Task brief
Using the data below, set down every line from the one containing "grey round brick D5" through the one containing "cyan brick B4:C5", inclusive and unchanged. Pictures are to be skipped.

[Before-and-after scene images]
Start of Block
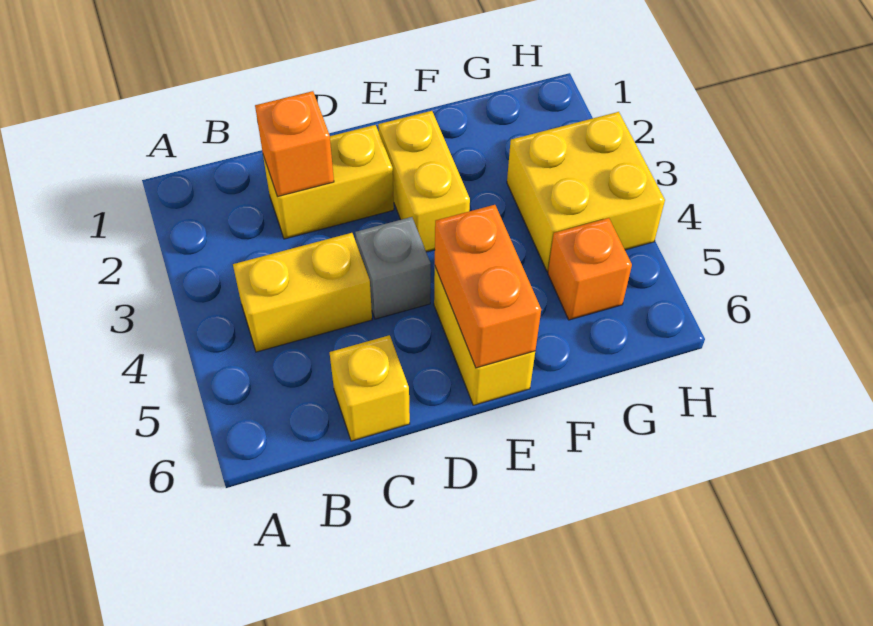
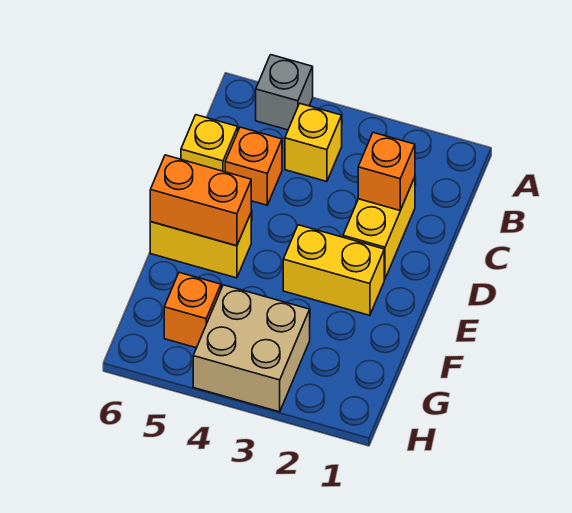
yellow brick B4:C4 level 1 -> yellow brick B4 level 1
none -> orange brick C5 level 1
grey brick D4 level 1 -> grey brick A5 level 1
yellow brick G3:H4 level 1 -> tan brick G3:H4 level 1

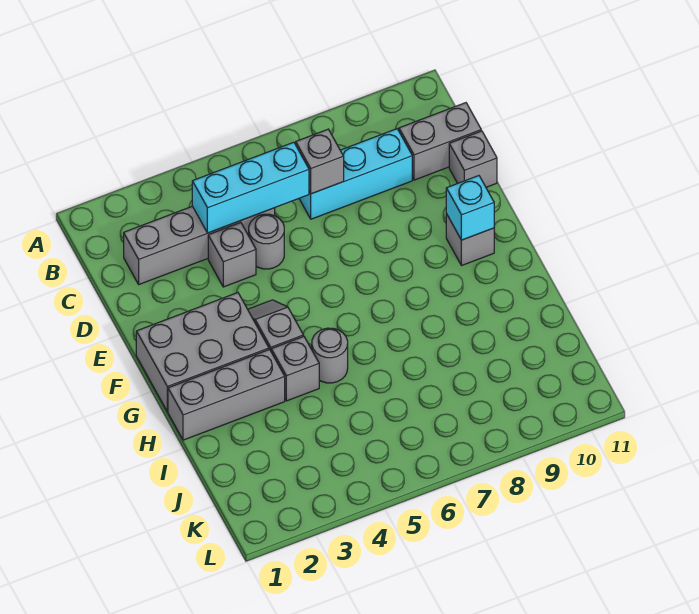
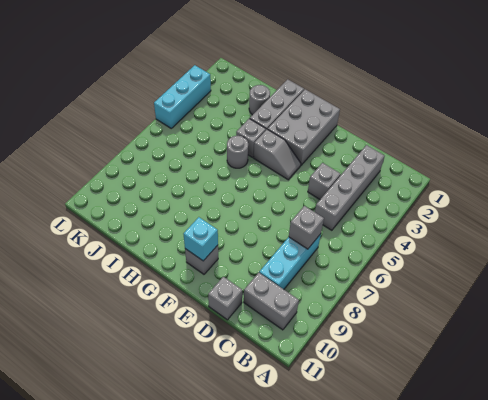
cyan brick C4:C6 level 2 -> cyan brick L3:L5 level 1
grey brick C10:C11 level 1 -> grey brick B10:C10 level 1
grey round brick D5 level 1 -> grey round brick I2 level 1

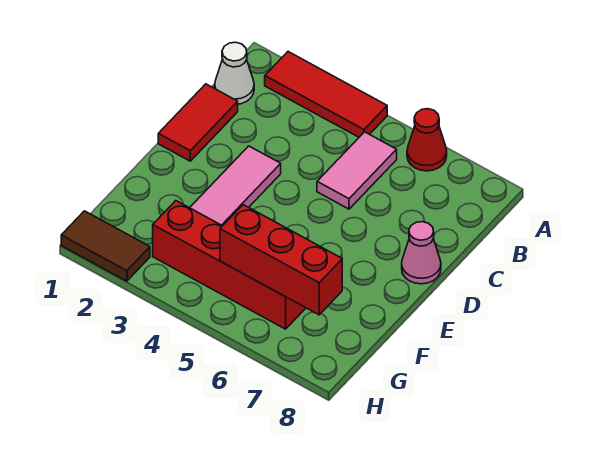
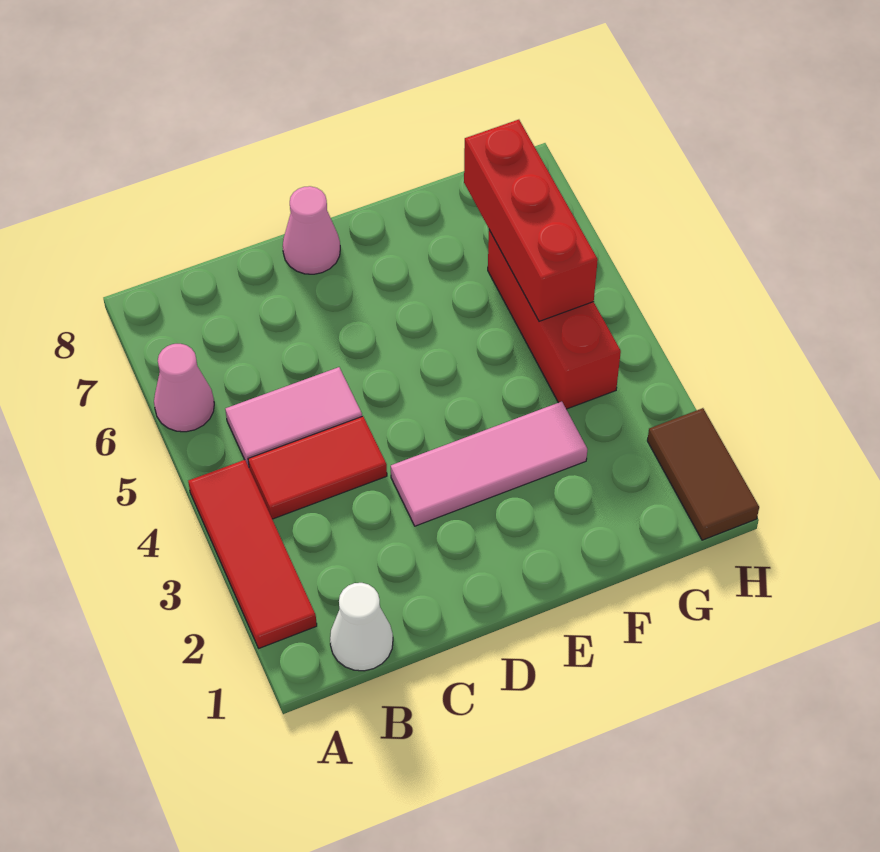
red cone A6 level 1 -> pink cone A6 level 1
red tile C1:D1 level 1 -> red tile B4:C4 level 1
red brick G3:G6 level 1 -> red brick G4:G6 level 1

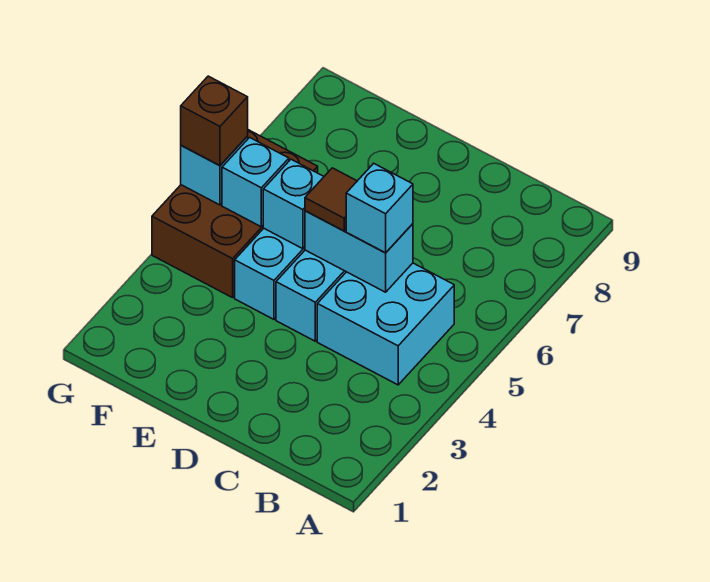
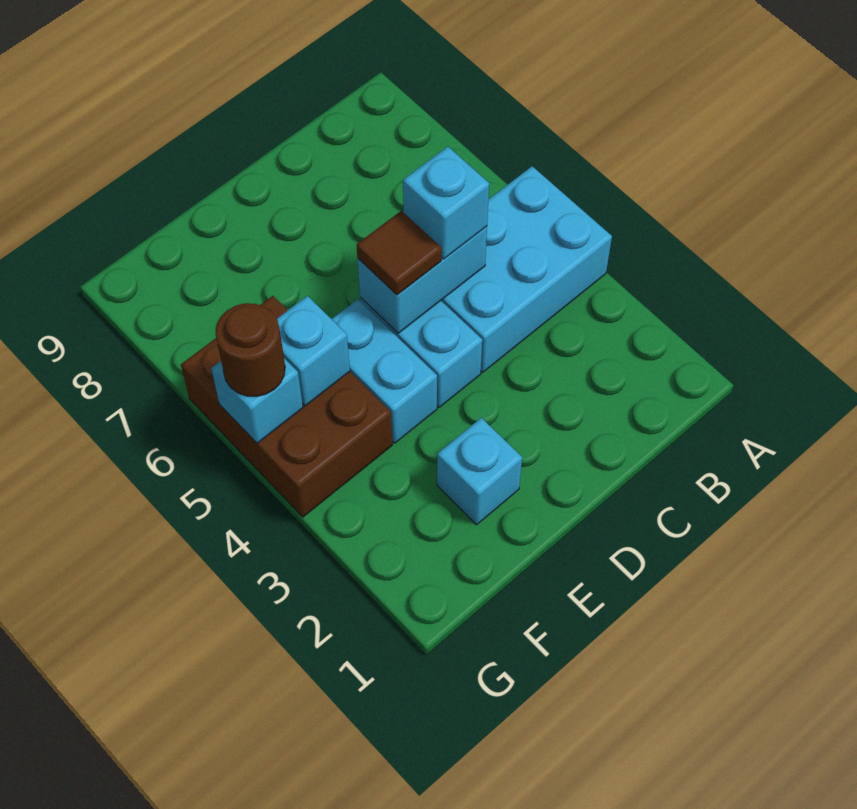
cyan brick B4:C5 level 1 -> cyan brick A4:C5 level 1
cyan brick E5 level 2 -> cyan brick E2 level 1
brown brick G5 level 3 -> brown round brick G5 level 3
End of Block
Solution to the exercise
grey round brick D5 level 1 -> grey round brick I2 level 1

red cone A6 level 1 -> pink cone A6 level 1
red tile C1:D1 level 1 -> red tile B4:C4 level 1
red brick G3:G6 level 1 -> red brick G4:G6 level 1

cyan brick B4:C5 level 1 -> cyan brick A4:C5 level 1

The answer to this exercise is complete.